[Stored items from a collection]
▬▬▬▬▬▬

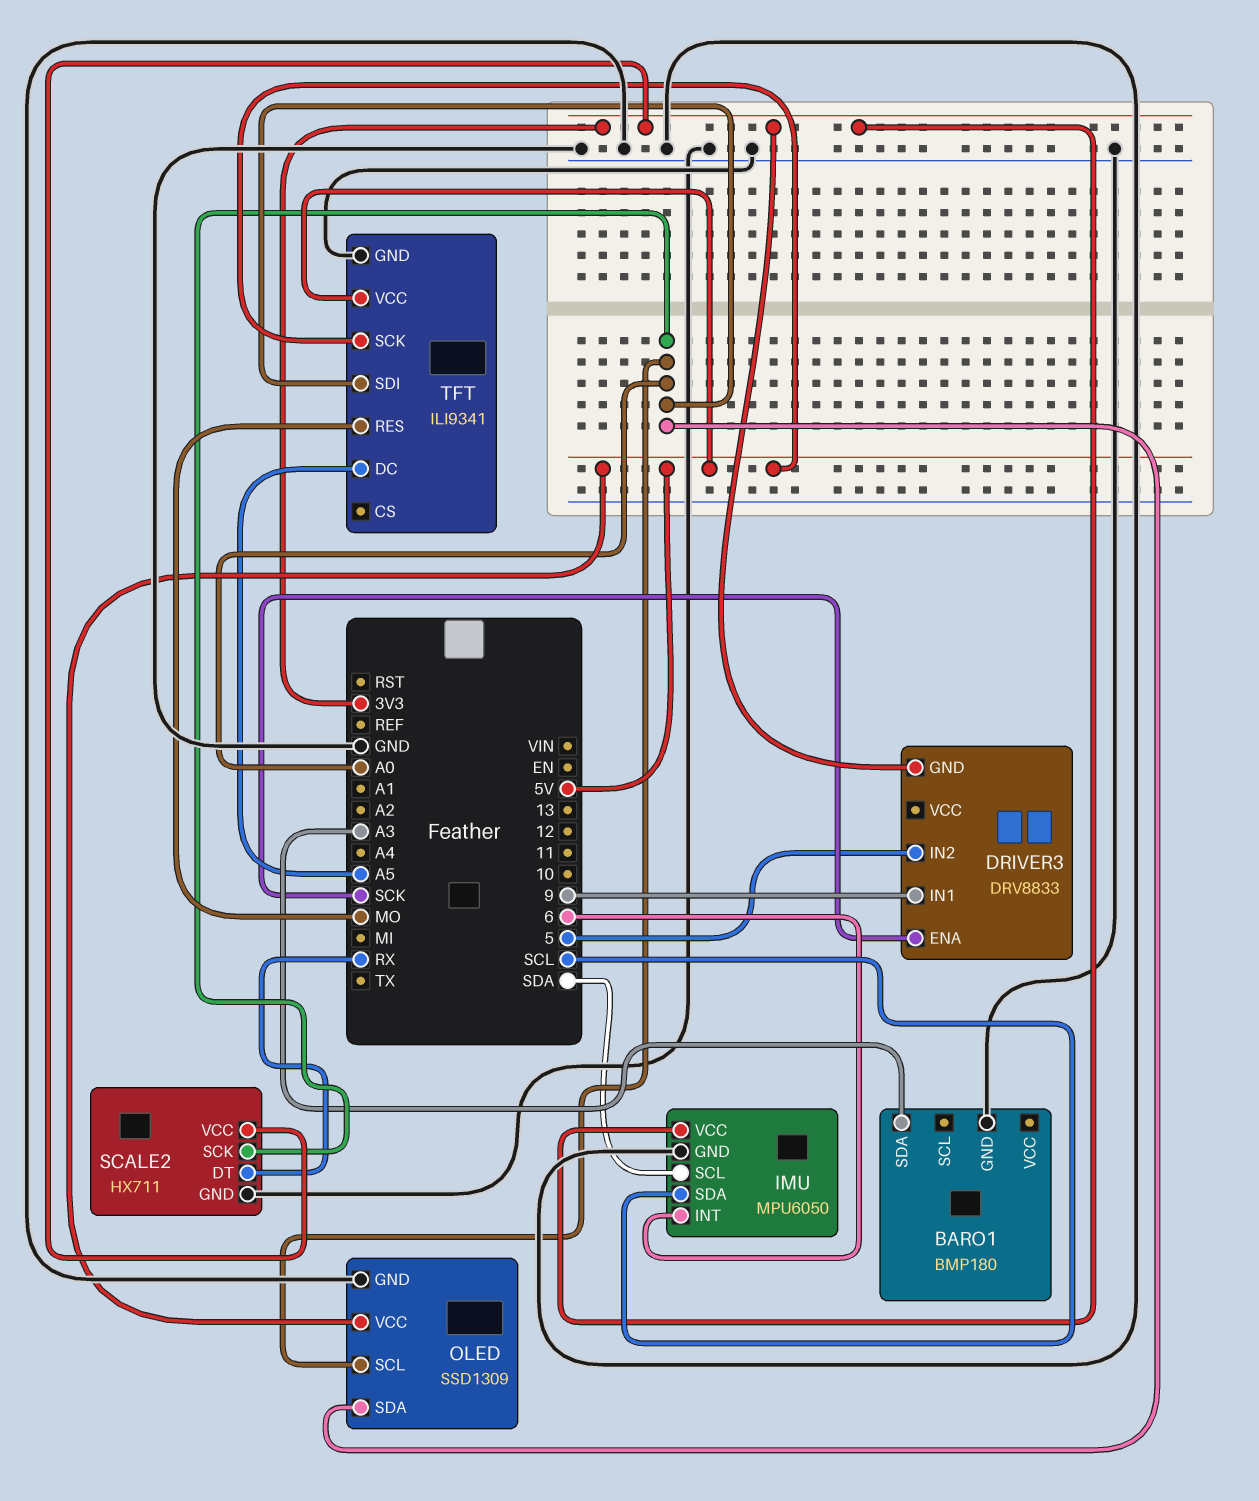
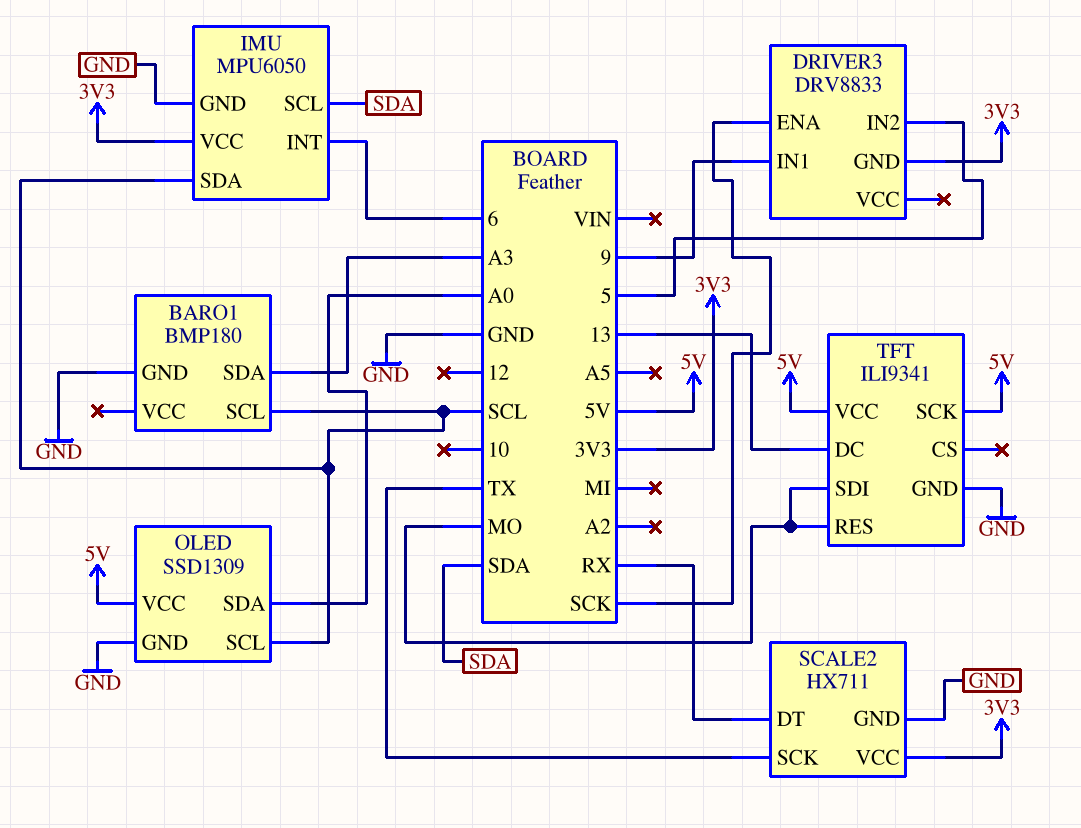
BARO1 pin SCL: none -> SCL
OLED pin SCL: A0 -> SCL
SCALE2 pin SCK: A0 -> TX
TFT pin DC: A5 -> 13
TFT pin SDI: A0 -> MO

▬▬▬▬▬▬

- Task prompt: Although the records hold pictures, return only what remains, word for word.

- Response:
BARO1 pin SCL: none -> SCL
OLED pin SCL: A0 -> SCL
SCALE2 pin SCK: A0 -> TX
TFT pin DC: A5 -> 13
TFT pin SDI: A0 -> MO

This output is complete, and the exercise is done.